- [What to produce] Copy out all of the data word for word. Omit every picture.

[Available data — start]

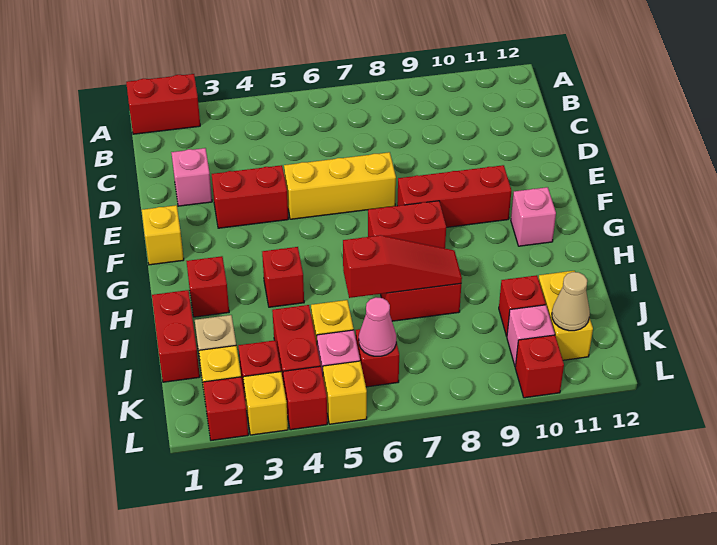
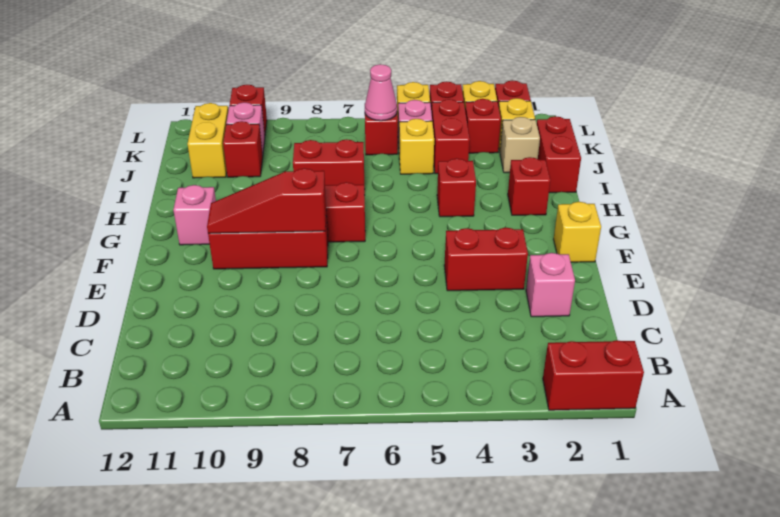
yellow brick E5:E7 level 1 -> none
red slope I6:I8 level 2 top 6 -> red slope F8:F10 level 2 top 8
tan cone K11 level 2 -> none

[Available data — finish]

- [Answer for this exercise]
yellow brick E5:E7 level 1 -> none
red slope I6:I8 level 2 top 6 -> red slope F8:F10 level 2 top 8
tan cone K11 level 2 -> none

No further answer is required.